YOUR OBJECTIVE
Here are some records. Repeat them all exactly.

Coordinate-based change listings:
_ _ _ _ _

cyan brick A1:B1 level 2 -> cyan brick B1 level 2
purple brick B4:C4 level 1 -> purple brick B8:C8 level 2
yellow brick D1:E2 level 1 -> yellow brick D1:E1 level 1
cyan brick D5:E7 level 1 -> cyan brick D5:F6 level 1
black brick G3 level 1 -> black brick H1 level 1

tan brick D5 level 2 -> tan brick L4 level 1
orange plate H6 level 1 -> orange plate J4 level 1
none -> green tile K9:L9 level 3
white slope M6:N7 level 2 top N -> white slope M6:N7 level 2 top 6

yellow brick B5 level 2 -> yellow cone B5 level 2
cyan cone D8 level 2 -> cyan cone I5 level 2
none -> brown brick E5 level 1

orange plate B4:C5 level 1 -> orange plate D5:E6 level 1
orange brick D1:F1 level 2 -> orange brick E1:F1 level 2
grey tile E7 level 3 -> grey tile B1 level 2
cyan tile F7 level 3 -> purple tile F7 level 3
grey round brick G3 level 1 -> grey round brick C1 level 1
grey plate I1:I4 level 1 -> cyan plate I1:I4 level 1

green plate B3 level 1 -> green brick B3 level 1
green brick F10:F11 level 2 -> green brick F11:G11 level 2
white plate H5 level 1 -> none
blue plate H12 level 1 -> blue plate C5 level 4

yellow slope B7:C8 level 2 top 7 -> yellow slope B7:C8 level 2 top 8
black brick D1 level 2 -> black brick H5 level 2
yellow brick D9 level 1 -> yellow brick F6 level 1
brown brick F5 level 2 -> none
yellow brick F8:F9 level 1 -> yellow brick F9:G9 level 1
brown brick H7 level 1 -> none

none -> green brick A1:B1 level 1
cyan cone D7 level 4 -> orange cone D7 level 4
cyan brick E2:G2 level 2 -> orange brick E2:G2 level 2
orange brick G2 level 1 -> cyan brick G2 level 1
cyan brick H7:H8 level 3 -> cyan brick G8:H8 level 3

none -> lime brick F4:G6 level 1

_ _ _ _ _

SOLUTION FOR THIS PROBLEM
cyan brick A1:B1 level 2 -> cyan brick B1 level 2
purple brick B4:C4 level 1 -> purple brick B8:C8 level 2
yellow brick D1:E2 level 1 -> yellow brick D1:E1 level 1
cyan brick D5:E7 level 1 -> cyan brick D5:F6 level 1
black brick G3 level 1 -> black brick H1 level 1

tan brick D5 level 2 -> tan brick L4 level 1
orange plate H6 level 1 -> orange plate J4 level 1
none -> green tile K9:L9 level 3
white slope M6:N7 level 2 top N -> white slope M6:N7 level 2 top 6

yellow brick B5 level 2 -> yellow cone B5 level 2
cyan cone D8 level 2 -> cyan cone I5 level 2
none -> brown brick E5 level 1

orange plate B4:C5 level 1 -> orange plate D5:E6 level 1
orange brick D1:F1 level 2 -> orange brick E1:F1 level 2
grey tile E7 level 3 -> grey tile B1 level 2
cyan tile F7 level 3 -> purple tile F7 level 3
grey round brick G3 level 1 -> grey round brick C1 level 1
grey plate I1:I4 level 1 -> cyan plate I1:I4 level 1

green plate B3 level 1 -> green brick B3 level 1
green brick F10:F11 level 2 -> green brick F11:G11 level 2
white plate H5 level 1 -> none
blue plate H12 level 1 -> blue plate C5 level 4

yellow slope B7:C8 level 2 top 7 -> yellow slope B7:C8 level 2 top 8
black brick D1 level 2 -> black brick H5 level 2
yellow brick D9 level 1 -> yellow brick F6 level 1
brown brick F5 level 2 -> none
yellow brick F8:F9 level 1 -> yellow brick F9:G9 level 1
brown brick H7 level 1 -> none

none -> green brick A1:B1 level 1
cyan cone D7 level 4 -> orange cone D7 level 4
cyan brick E2:G2 level 2 -> orange brick E2:G2 level 2
orange brick G2 level 1 -> cyan brick G2 level 1
cyan brick H7:H8 level 3 -> cyan brick G8:H8 level 3

none -> lime brick F4:G6 level 1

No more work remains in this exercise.